ACTIVITY: Leaving out every picture, output the records below exactly as they are.

Segment Start: EXTRACTED DATA

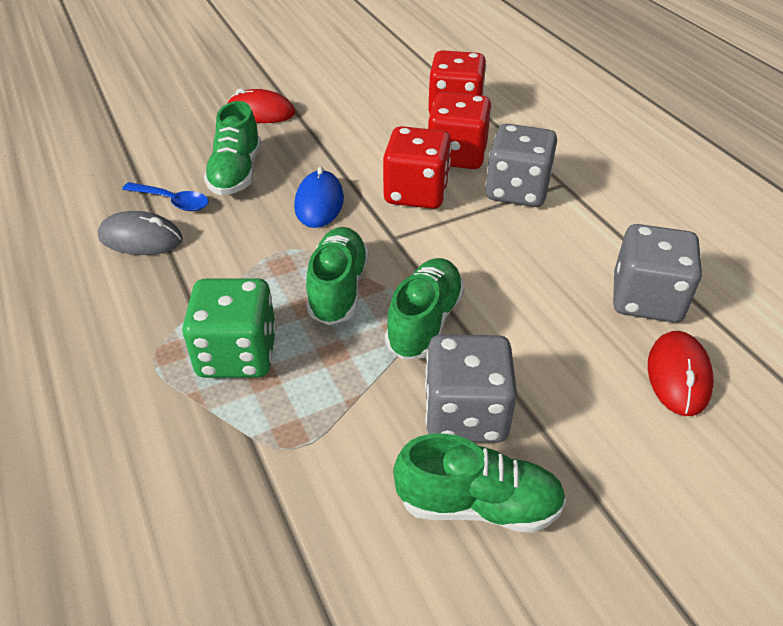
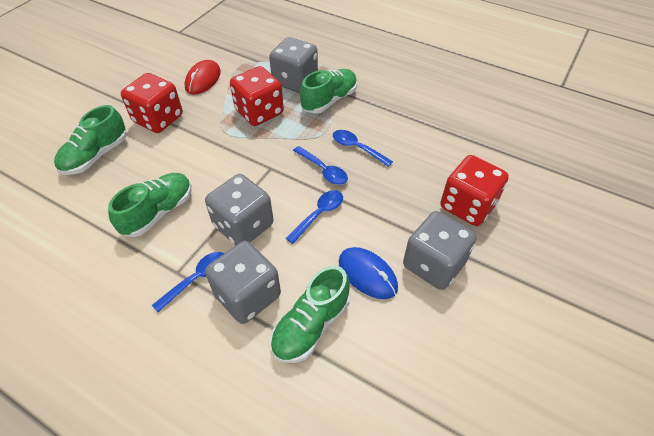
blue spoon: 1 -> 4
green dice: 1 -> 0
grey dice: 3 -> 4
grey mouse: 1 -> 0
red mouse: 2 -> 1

Segment End: EXTRACTED DATA

OUTPUT:
blue spoon: 1 -> 4
green dice: 1 -> 0
grey dice: 3 -> 4
grey mouse: 1 -> 0
red mouse: 2 -> 1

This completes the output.